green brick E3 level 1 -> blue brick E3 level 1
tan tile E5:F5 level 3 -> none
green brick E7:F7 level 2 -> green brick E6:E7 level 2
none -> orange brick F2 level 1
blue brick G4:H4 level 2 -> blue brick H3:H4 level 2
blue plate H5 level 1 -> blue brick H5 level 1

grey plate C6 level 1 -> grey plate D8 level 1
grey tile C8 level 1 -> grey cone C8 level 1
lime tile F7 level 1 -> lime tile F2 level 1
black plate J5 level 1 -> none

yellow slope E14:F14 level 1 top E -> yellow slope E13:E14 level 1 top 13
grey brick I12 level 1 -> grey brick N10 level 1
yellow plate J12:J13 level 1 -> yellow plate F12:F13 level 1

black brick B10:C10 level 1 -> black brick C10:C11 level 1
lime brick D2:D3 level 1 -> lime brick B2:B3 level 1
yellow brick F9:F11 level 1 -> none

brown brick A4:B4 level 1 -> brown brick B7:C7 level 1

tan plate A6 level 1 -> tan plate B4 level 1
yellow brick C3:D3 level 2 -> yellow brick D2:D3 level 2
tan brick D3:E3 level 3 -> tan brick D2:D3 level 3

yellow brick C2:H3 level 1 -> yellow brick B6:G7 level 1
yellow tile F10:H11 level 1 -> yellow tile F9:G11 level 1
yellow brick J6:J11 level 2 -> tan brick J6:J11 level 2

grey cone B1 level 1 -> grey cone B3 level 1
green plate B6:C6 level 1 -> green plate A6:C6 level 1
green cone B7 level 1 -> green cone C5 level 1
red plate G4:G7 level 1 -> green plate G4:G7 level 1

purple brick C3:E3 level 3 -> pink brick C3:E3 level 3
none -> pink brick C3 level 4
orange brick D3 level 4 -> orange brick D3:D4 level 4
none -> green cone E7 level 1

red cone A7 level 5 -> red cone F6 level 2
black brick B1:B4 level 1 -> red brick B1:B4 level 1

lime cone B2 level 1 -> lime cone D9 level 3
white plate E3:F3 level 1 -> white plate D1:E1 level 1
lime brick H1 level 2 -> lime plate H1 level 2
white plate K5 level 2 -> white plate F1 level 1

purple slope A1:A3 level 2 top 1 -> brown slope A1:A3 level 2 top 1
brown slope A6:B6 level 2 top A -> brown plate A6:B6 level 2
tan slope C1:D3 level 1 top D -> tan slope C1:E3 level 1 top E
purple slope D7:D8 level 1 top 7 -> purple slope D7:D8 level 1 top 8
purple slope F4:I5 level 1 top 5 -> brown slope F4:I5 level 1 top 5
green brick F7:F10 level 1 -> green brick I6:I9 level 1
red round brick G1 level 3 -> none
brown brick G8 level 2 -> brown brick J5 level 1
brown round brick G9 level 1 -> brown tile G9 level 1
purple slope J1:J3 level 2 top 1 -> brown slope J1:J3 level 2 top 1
^^^^^^^^^^^^^^^^
Problem requirements:
Each line in the entries above, starting at the line with "blue brick G4:H4" and ending at the line with "yellow brick F9:F11 level 1 -> none", is to be printed exactly, and only those lines.

Result:
blue brick G4:H4 level 2 -> blue brick H3:H4 level 2
blue plate H5 level 1 -> blue brick H5 level 1

grey plate C6 level 1 -> grey plate D8 level 1
grey tile C8 level 1 -> grey cone C8 level 1
lime tile F7 level 1 -> lime tile F2 level 1
black plate J5 level 1 -> none

yellow slope E14:F14 level 1 top E -> yellow slope E13:E14 level 1 top 13
grey brick I12 level 1 -> grey brick N10 level 1
yellow plate J12:J13 level 1 -> yellow plate F12:F13 level 1

black brick B10:C10 level 1 -> black brick C10:C11 level 1
lime brick D2:D3 level 1 -> lime brick B2:B3 level 1
yellow brick F9:F11 level 1 -> none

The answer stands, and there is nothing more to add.